Assigned task » Reproduce the entire listing exactly as written, apart from its pictures.

Supplied material »
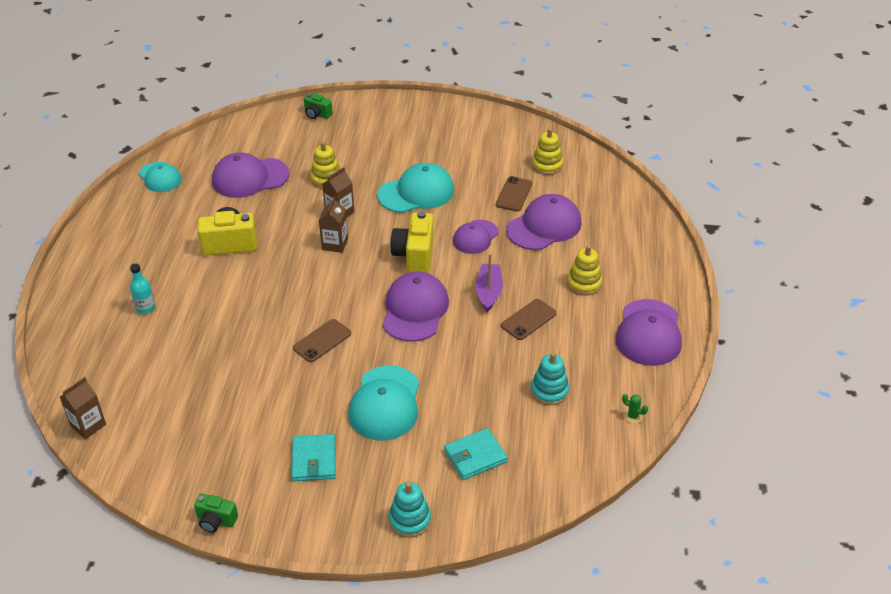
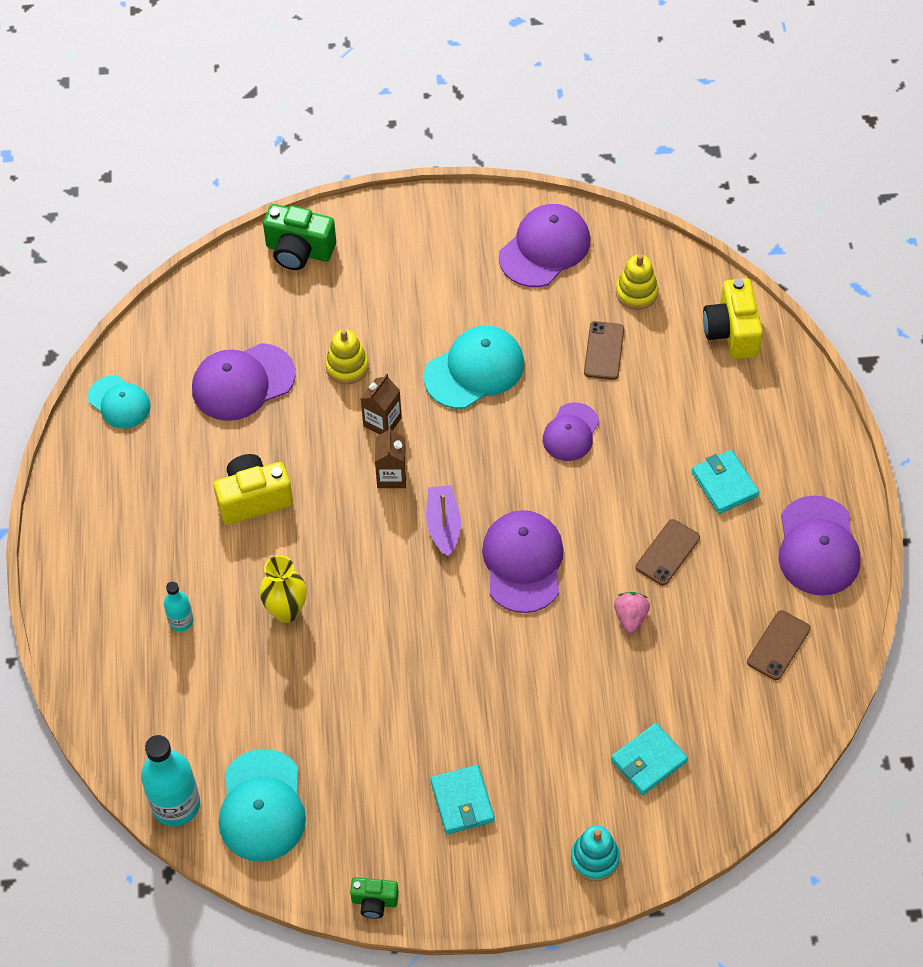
camera: 10 degrees left, 15 degrees up
(88, 425) = (176, 804): brown carton -> turquoise bottle
(225, 313) = (286, 611): none -> yellow vase
(317, 114) = (299, 251): green camera -> green camera, size x1.75
(322, 341) = (421, 630): brown phone -> brown phone (778, 645)
(385, 403) = (524, 707): turquoise cap -> turquoise cap (262, 806)
(414, 255) = (500, 476): yellow camera -> yellow camera (731, 332)
(488, 292) = (608, 518): purple boat -> purple boat (443, 525)
(488, 357) = (630, 617): none -> pink strawberry
(544, 226) = (655, 399): purple cap -> purple cap (545, 248)
(549, 391) = (715, 654): turquoise stacking toy -> none
(584, 283) = (724, 484): yellow stacking toy -> turquoise wallet
(632, 416) = (819, 672): green cactus -> none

Exercise result »
camera: 10 degrees left, 15 degrees up
(88, 425) = (176, 804): brown carton -> turquoise bottle
(225, 313) = (286, 611): none -> yellow vase
(317, 114) = (299, 251): green camera -> green camera, size x1.75
(322, 341) = (421, 630): brown phone -> brown phone (778, 645)
(385, 403) = (524, 707): turquoise cap -> turquoise cap (262, 806)
(414, 255) = (500, 476): yellow camera -> yellow camera (731, 332)
(488, 292) = (608, 518): purple boat -> purple boat (443, 525)
(488, 357) = (630, 617): none -> pink strawberry
(544, 226) = (655, 399): purple cap -> purple cap (545, 248)
(549, 391) = (715, 654): turquoise stacking toy -> none
(584, 283) = (724, 484): yellow stacking toy -> turquoise wallet
(632, 416) = (819, 672): green cactus -> none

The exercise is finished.